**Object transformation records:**
* * * * * * * * *
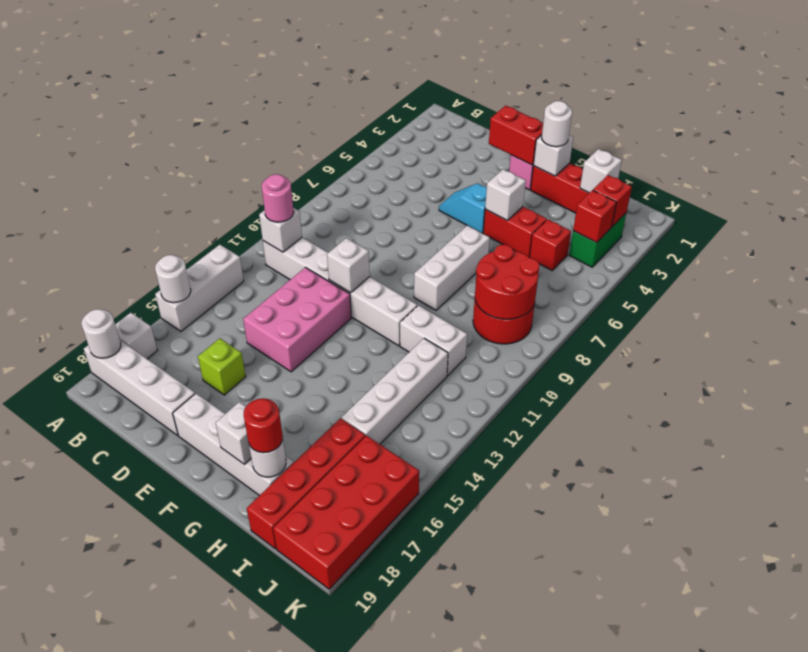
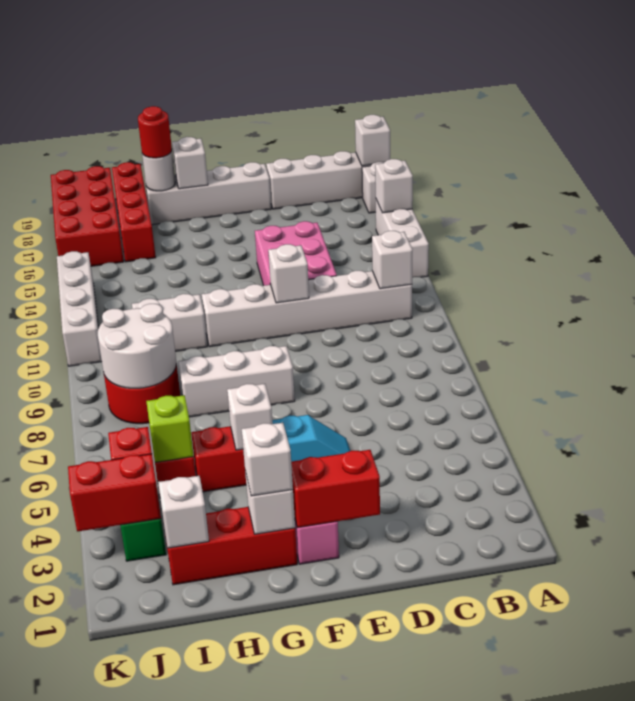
white round brick A15 level 2 -> white brick A15 level 2
white round brick A18 level 2 -> white brick A18 level 2
pink round brick B11 level 3 -> none
lime brick D16 level 1 -> lime brick I5 level 2
white round brick G2 level 3 -> white brick G2 level 3
white brick G7:G9 level 1 -> white brick F8:H8 level 1
red round brick I8:J9 level 2 -> white round brick I8:J9 level 2
white brick I12:I15 level 1 -> white brick K11:K14 level 1
red brick J3 level 2 -> red brick J3:K3 level 2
* * * * * * * * *
**WHAT YOU HAVE TO DO:** All records, pictures excluded: copy them exactly.

**SOLUTION BELOW:**
white round brick A15 level 2 -> white brick A15 level 2
white round brick A18 level 2 -> white brick A18 level 2
pink round brick B11 level 3 -> none
lime brick D16 level 1 -> lime brick I5 level 2
white round brick G2 level 3 -> white brick G2 level 3
white brick G7:G9 level 1 -> white brick F8:H8 level 1
red round brick I8:J9 level 2 -> white round brick I8:J9 level 2
white brick I12:I15 level 1 -> white brick K11:K14 level 1
red brick J3 level 2 -> red brick J3:K3 level 2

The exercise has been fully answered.